[Stored data]
--------------------------------

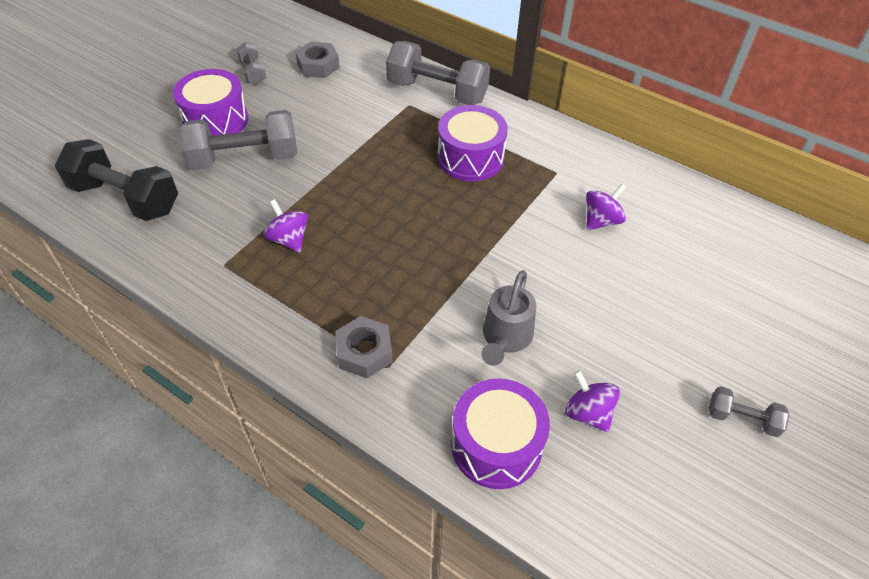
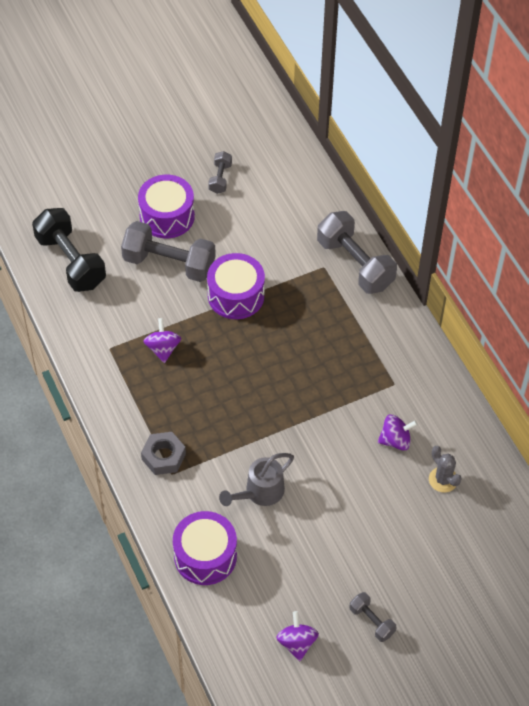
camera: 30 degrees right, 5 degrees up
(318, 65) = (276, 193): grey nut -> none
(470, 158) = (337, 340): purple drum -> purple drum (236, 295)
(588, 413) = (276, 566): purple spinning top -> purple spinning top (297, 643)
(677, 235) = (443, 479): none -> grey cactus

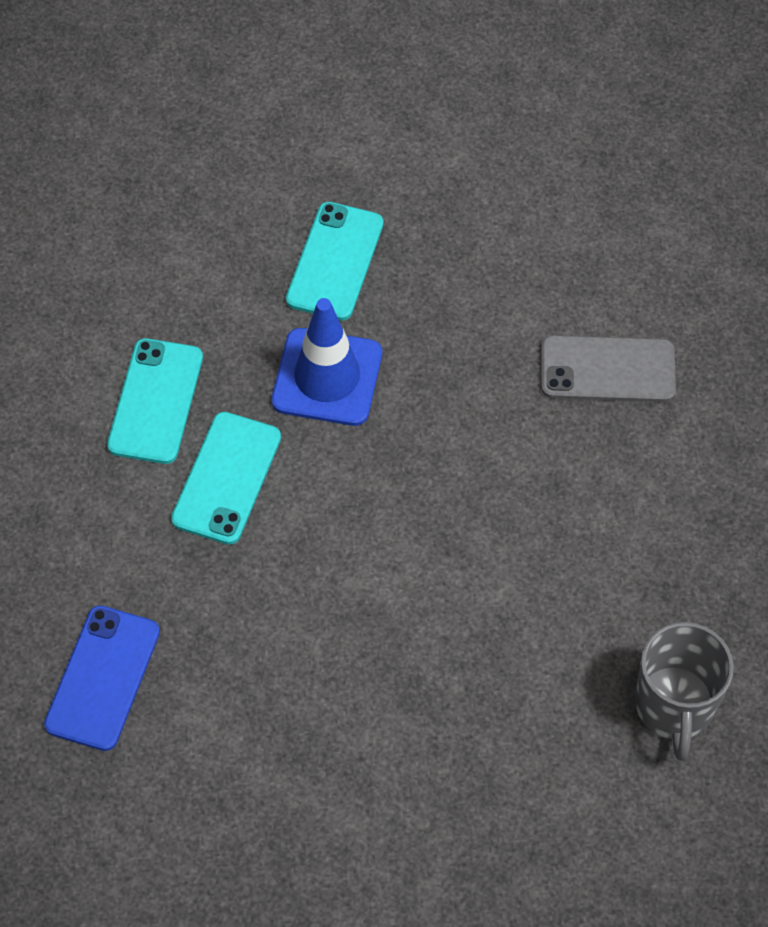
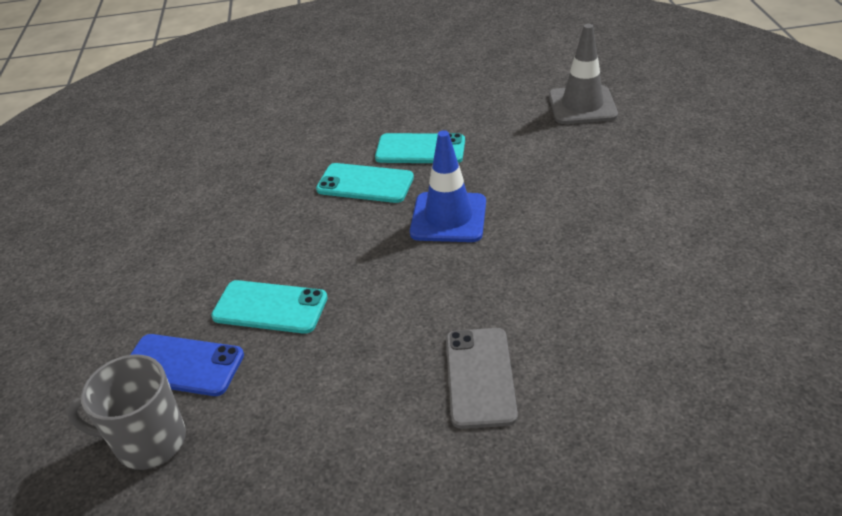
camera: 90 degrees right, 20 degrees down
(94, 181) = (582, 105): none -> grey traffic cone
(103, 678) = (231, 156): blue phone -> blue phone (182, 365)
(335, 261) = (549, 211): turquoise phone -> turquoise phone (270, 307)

--------------------------------

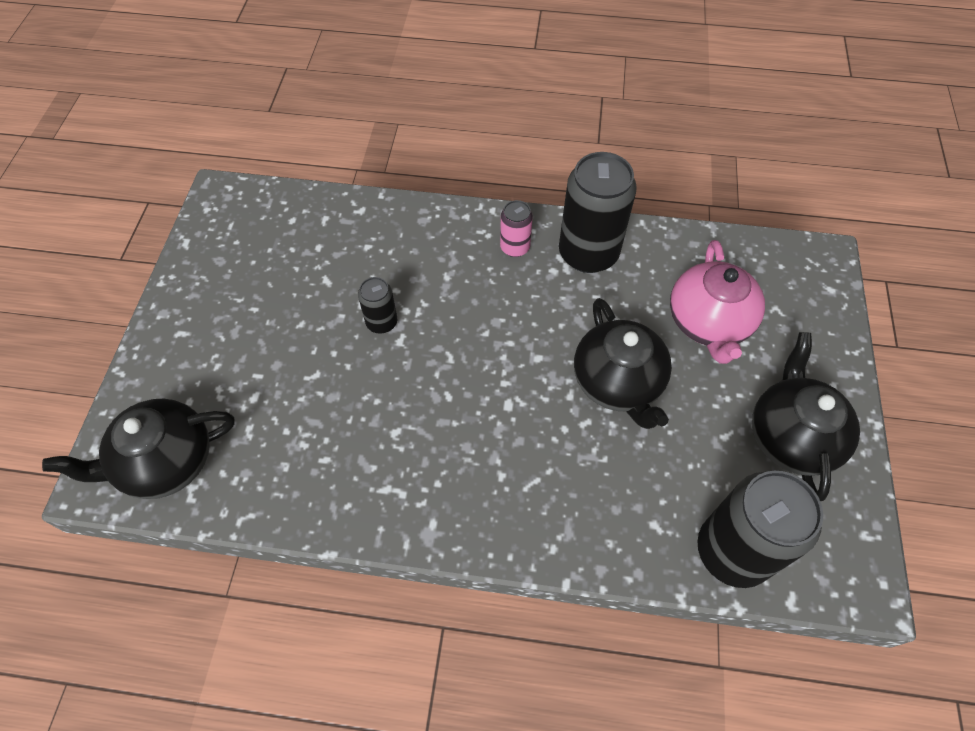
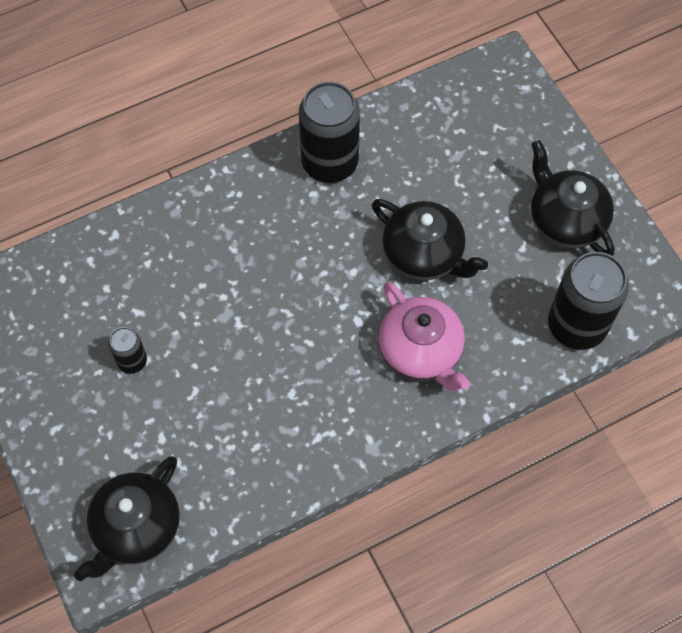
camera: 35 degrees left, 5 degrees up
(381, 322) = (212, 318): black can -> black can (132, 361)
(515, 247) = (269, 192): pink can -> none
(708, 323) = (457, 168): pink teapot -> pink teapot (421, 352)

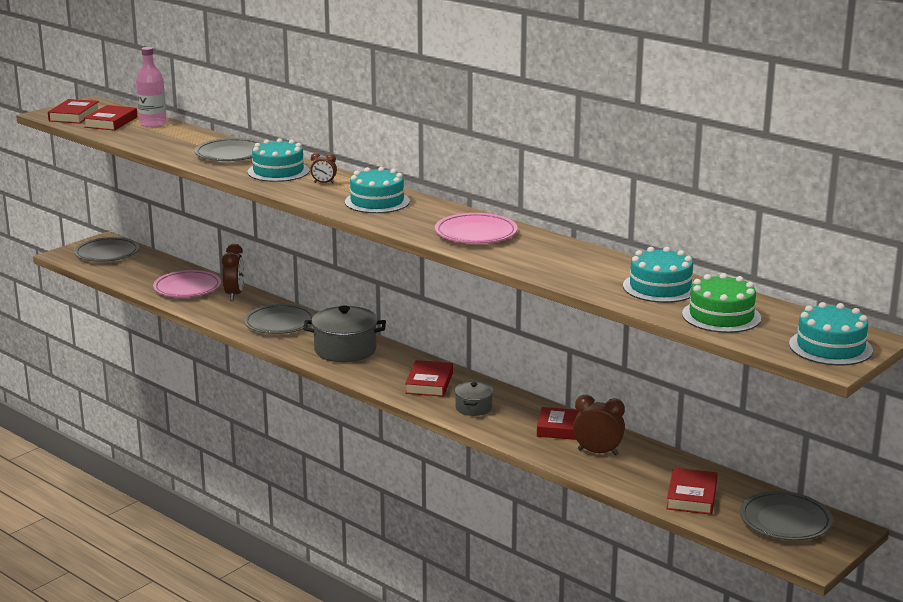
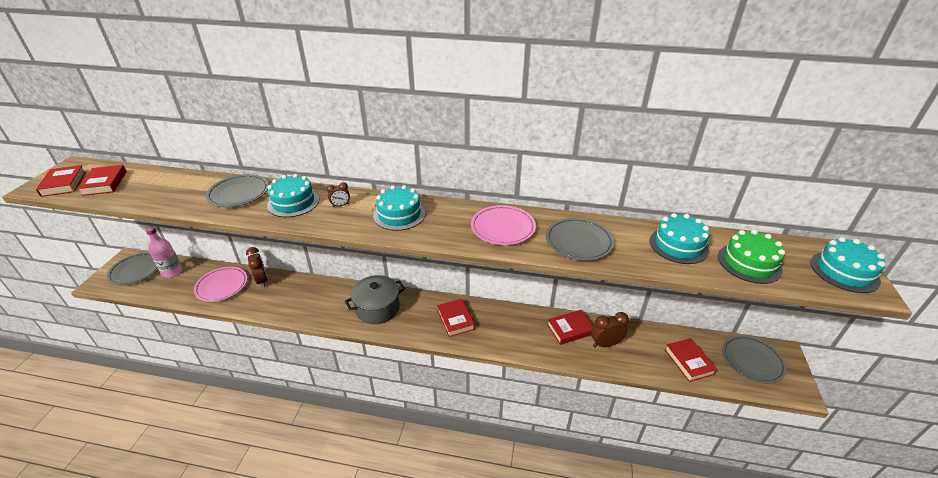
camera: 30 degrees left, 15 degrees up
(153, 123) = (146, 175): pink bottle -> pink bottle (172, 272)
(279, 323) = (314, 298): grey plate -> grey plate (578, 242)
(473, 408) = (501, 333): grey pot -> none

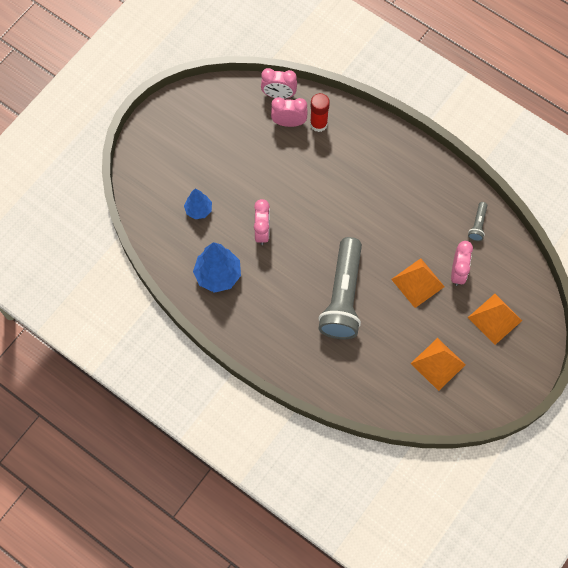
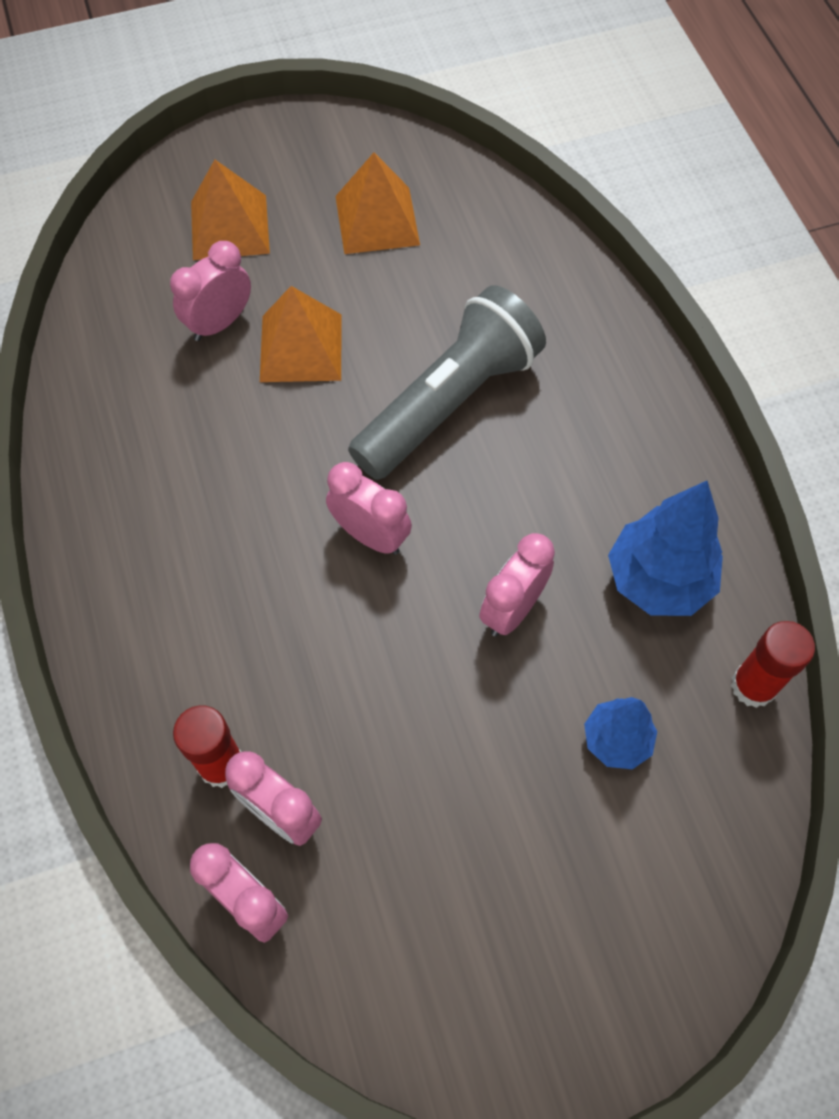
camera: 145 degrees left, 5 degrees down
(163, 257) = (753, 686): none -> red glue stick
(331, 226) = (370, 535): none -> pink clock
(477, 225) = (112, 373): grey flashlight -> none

--------------------------------

# [WORK TO BE COMPLETED]
Retype only this portion of the data above: the line containing "(103, 678) = (231, 156): blue", the line containing "(335, 261) = (549, 211): turquoise", and all lines between them, exactly.

# [RESPONSE]
(103, 678) = (231, 156): blue phone -> blue phone (182, 365)
(335, 261) = (549, 211): turquoise phone -> turquoise phone (270, 307)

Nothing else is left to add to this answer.